* Problem to work on *
Print the lines of the material below verbatim, starting at the line that contains "Locate an element on the screen. This" and ending at the line that contains "The width and", with both of those lines included.

* Exercise data *
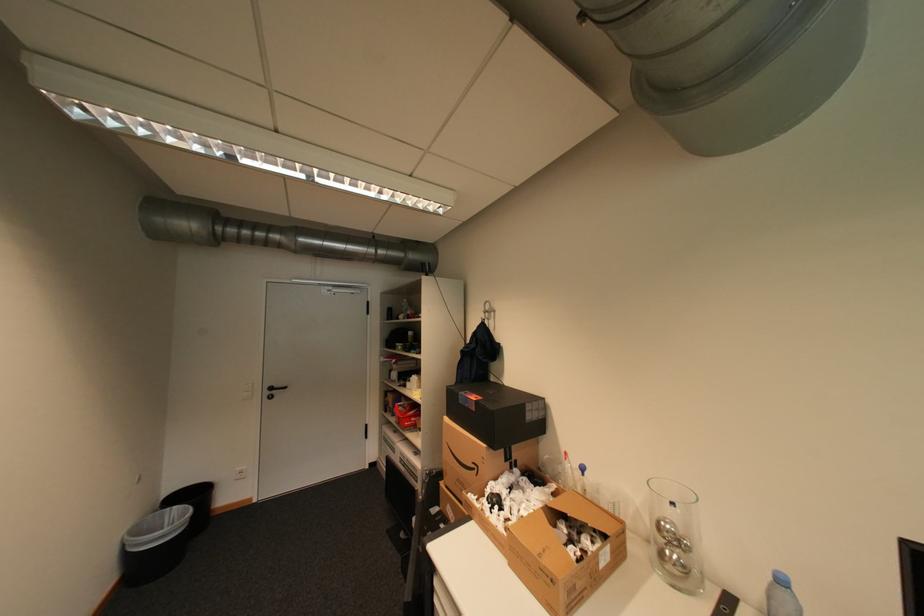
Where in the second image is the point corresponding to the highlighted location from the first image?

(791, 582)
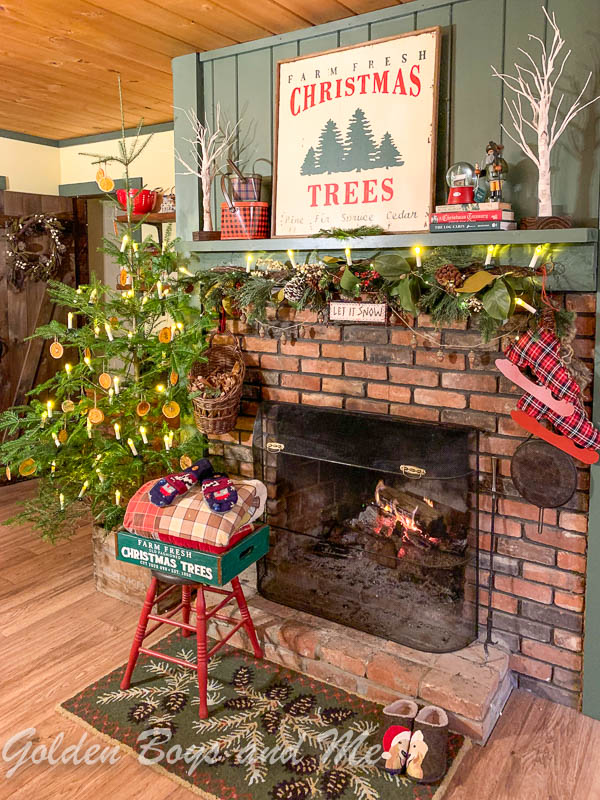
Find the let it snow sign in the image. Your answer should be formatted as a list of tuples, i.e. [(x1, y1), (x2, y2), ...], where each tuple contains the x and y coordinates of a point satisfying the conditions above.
...
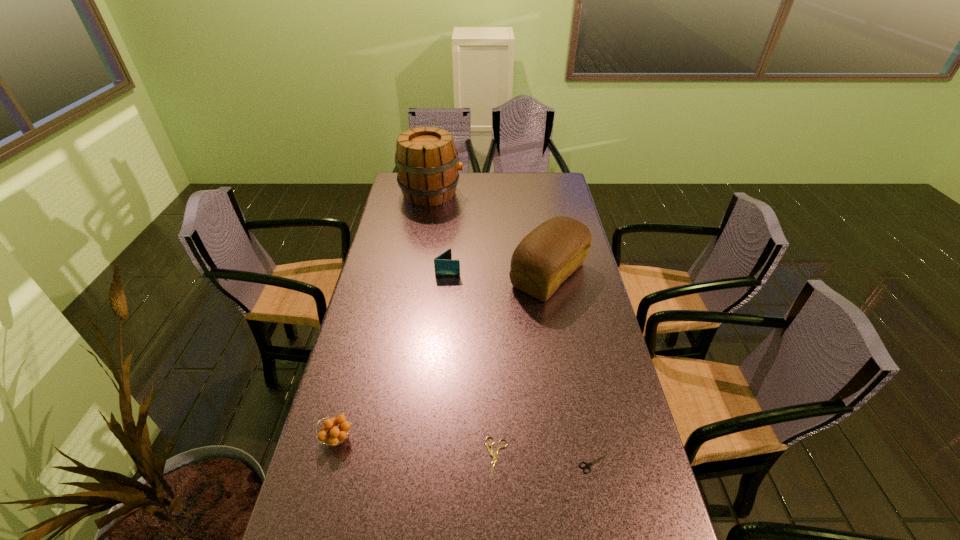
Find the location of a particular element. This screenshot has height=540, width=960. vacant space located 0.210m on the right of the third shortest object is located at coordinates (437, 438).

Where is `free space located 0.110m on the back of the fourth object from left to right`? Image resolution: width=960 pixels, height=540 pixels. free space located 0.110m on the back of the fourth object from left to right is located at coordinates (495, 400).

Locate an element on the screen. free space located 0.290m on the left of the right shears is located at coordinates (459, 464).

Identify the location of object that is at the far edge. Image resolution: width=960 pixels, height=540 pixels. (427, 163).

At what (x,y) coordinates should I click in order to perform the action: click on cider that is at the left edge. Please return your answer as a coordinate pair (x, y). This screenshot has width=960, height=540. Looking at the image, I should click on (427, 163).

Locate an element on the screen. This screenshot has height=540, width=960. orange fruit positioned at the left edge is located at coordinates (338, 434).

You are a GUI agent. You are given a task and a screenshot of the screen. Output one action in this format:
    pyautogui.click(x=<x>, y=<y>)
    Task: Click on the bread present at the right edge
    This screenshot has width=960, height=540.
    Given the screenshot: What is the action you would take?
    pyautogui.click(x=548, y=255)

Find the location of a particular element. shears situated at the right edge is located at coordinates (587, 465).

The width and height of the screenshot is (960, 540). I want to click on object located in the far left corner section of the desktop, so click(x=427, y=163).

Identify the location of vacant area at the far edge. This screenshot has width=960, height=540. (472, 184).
==
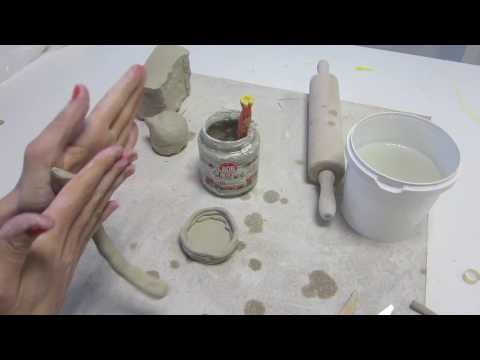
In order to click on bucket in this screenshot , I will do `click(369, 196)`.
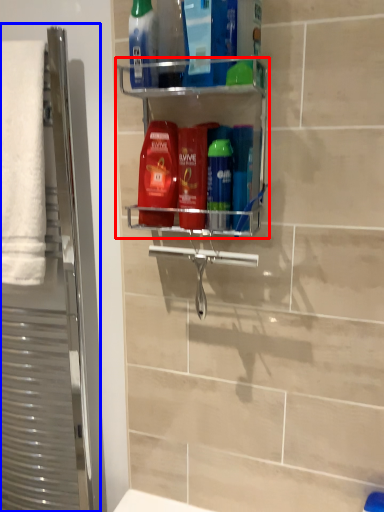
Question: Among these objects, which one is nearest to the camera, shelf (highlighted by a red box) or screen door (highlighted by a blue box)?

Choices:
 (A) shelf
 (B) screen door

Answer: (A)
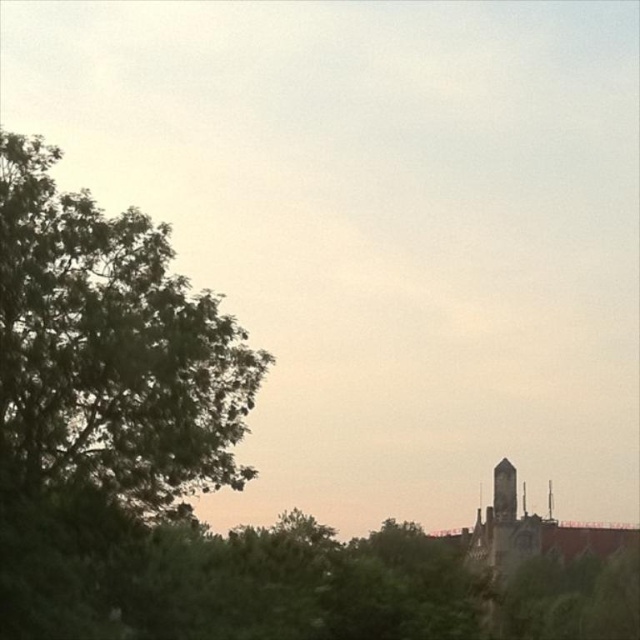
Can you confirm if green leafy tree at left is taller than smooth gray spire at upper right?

* The completed task *
Locate an element on the screen. This screenshot has height=540, width=960. orange fruit positioned at the left edge is located at coordinates (338, 434).

You are a GUI agent. You are given a task and a screenshot of the screen. Output one action in this format:
    pyautogui.click(x=<x>, y=<y>)
    Task: Click on the bread present at the right edge
    This screenshot has width=960, height=540.
    Given the screenshot: What is the action you would take?
    pyautogui.click(x=548, y=255)

Find the location of a particular element. shears situated at the right edge is located at coordinates (587, 465).

The width and height of the screenshot is (960, 540). I want to click on object located in the far left corner section of the desktop, so click(x=427, y=163).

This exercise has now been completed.